> Records to use
--- START ---
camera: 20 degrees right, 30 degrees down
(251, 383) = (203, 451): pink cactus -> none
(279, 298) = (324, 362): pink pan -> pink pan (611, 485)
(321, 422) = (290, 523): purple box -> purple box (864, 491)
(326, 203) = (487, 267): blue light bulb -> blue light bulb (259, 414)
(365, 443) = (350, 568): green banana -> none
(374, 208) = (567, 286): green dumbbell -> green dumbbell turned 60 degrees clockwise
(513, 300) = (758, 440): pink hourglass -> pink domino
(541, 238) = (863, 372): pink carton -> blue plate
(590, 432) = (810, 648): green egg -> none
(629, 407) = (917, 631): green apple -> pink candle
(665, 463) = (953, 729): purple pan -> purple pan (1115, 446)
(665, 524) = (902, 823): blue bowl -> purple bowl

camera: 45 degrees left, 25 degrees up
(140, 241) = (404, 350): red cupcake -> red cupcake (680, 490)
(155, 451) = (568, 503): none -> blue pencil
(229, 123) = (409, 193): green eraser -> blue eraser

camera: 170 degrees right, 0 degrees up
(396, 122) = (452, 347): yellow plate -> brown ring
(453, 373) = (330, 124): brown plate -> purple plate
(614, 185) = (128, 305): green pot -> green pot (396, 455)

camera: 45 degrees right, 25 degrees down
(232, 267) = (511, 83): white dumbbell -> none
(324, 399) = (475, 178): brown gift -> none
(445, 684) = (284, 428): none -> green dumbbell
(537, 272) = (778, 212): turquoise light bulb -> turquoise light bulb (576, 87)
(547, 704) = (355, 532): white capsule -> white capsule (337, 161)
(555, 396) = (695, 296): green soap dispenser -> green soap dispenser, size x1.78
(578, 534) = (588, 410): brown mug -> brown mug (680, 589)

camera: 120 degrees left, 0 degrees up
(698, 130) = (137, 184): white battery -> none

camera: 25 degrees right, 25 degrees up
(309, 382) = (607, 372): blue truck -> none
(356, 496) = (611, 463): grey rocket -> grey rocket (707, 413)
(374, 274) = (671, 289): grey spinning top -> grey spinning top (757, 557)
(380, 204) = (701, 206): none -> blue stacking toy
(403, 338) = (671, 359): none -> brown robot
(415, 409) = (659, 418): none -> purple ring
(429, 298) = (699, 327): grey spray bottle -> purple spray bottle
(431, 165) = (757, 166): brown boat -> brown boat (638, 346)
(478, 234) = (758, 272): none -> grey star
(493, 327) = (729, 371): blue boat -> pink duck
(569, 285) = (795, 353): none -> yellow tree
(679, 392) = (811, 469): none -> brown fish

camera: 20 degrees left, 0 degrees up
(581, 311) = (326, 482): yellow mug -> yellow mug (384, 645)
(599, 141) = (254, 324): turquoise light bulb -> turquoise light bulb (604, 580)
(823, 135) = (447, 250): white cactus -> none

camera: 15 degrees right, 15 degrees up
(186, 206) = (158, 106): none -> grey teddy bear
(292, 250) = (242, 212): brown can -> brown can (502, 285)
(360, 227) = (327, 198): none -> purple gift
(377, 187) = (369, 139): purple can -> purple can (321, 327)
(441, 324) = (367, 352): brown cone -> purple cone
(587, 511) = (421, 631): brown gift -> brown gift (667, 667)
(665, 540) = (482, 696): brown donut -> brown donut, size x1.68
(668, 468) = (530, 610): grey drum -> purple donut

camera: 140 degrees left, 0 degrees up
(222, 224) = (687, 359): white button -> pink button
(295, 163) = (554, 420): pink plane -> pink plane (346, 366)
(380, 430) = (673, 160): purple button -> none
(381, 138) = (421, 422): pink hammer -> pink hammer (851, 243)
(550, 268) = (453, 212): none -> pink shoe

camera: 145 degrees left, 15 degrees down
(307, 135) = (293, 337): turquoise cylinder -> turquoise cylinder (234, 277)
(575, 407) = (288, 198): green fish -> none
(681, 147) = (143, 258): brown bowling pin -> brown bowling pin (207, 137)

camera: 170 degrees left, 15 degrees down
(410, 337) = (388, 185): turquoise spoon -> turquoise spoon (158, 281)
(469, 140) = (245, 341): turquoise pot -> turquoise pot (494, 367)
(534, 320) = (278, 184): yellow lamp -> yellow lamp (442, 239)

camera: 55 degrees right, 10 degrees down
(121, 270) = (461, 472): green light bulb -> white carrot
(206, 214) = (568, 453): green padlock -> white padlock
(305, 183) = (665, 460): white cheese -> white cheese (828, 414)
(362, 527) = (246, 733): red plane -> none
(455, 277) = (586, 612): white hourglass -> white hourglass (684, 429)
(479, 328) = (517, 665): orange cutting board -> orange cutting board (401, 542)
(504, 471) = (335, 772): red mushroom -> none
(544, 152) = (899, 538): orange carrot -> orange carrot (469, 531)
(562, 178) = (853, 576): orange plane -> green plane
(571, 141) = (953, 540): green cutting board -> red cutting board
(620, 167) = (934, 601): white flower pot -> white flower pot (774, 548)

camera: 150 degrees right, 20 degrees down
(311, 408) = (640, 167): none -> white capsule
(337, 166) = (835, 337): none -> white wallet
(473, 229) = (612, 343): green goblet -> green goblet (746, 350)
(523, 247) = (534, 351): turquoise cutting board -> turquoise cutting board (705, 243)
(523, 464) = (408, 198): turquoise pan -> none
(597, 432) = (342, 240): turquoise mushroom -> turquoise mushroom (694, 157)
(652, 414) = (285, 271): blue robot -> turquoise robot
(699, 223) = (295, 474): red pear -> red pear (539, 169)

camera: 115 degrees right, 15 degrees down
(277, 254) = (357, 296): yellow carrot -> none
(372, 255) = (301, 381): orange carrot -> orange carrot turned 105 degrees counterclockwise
--- END ---
> What you have to do
All lines from the one with "(652, 414) = (285, 271): blue" to the end of the records must be set down exactly. Skip every line before it.

> Solution to this exercise
(652, 414) = (285, 271): blue robot -> turquoise robot
(699, 223) = (295, 474): red pear -> red pear (539, 169)

camera: 115 degrees right, 15 degrees down
(277, 254) = (357, 296): yellow carrot -> none
(372, 255) = (301, 381): orange carrot -> orange carrot turned 105 degrees counterclockwise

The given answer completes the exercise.